• **What the task requires**
Reproduce the entries word for word but drop every picture.
Records for this task below:
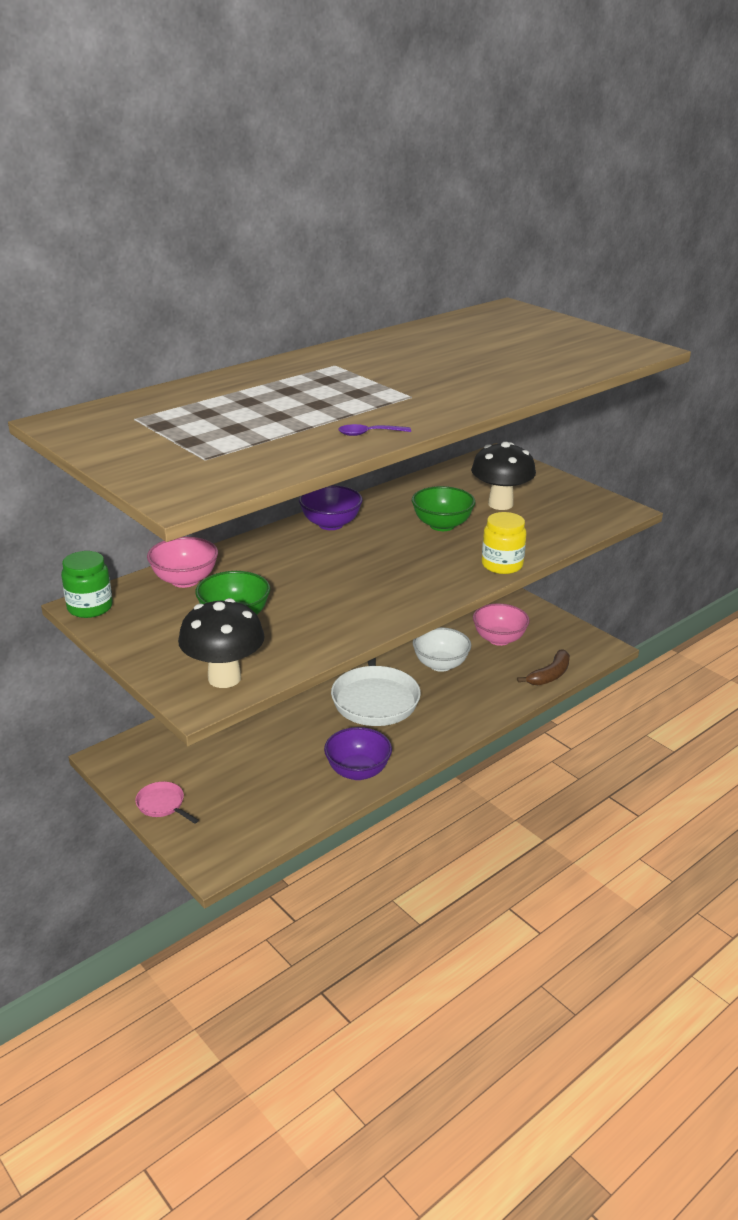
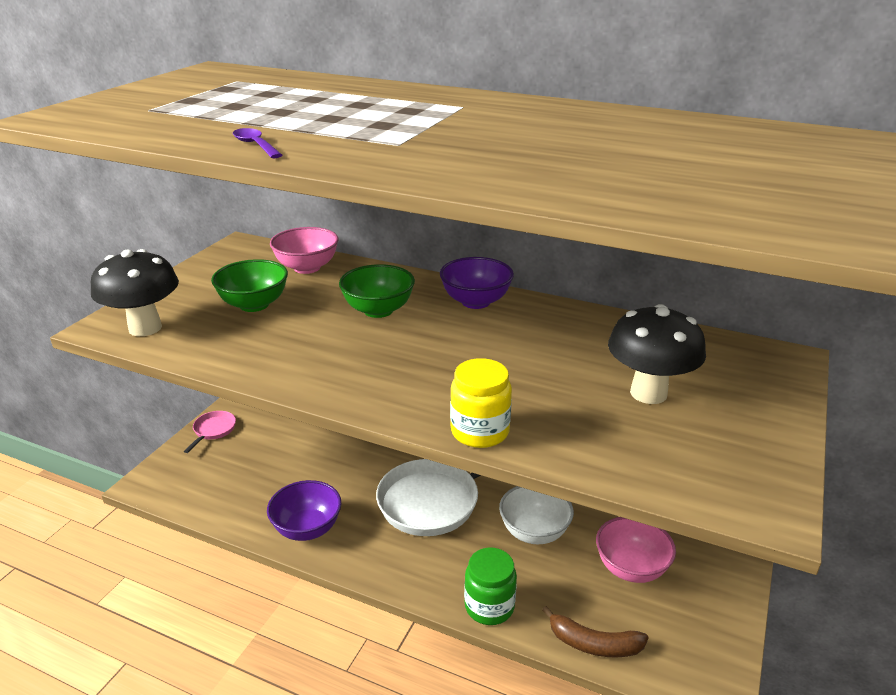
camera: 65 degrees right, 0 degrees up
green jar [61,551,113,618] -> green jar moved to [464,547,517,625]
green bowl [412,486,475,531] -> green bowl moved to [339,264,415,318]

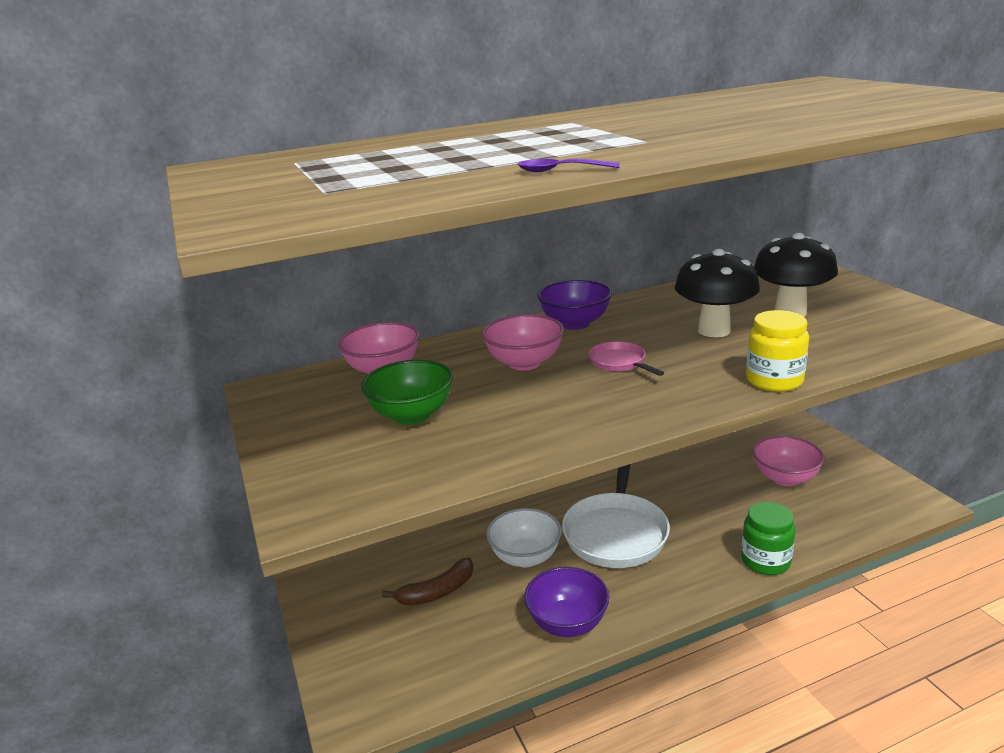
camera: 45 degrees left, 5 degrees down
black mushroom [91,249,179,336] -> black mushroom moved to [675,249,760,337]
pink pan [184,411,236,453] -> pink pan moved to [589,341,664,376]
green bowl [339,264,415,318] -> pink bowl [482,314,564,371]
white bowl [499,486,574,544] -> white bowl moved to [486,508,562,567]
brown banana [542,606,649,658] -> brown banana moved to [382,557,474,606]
End of Records for this task.
• **Completed task**
camera: 65 degrees right, 0 degrees up
green jar [61,551,113,618] -> green jar moved to [464,547,517,625]
green bowl [412,486,475,531] -> green bowl moved to [339,264,415,318]

camera: 45 degrees left, 5 degrees down
black mushroom [91,249,179,336] -> black mushroom moved to [675,249,760,337]
pink pan [184,411,236,453] -> pink pan moved to [589,341,664,376]
green bowl [339,264,415,318] -> pink bowl [482,314,564,371]
white bowl [499,486,574,544] -> white bowl moved to [486,508,562,567]
brown banana [542,606,649,658] -> brown banana moved to [382,557,474,606]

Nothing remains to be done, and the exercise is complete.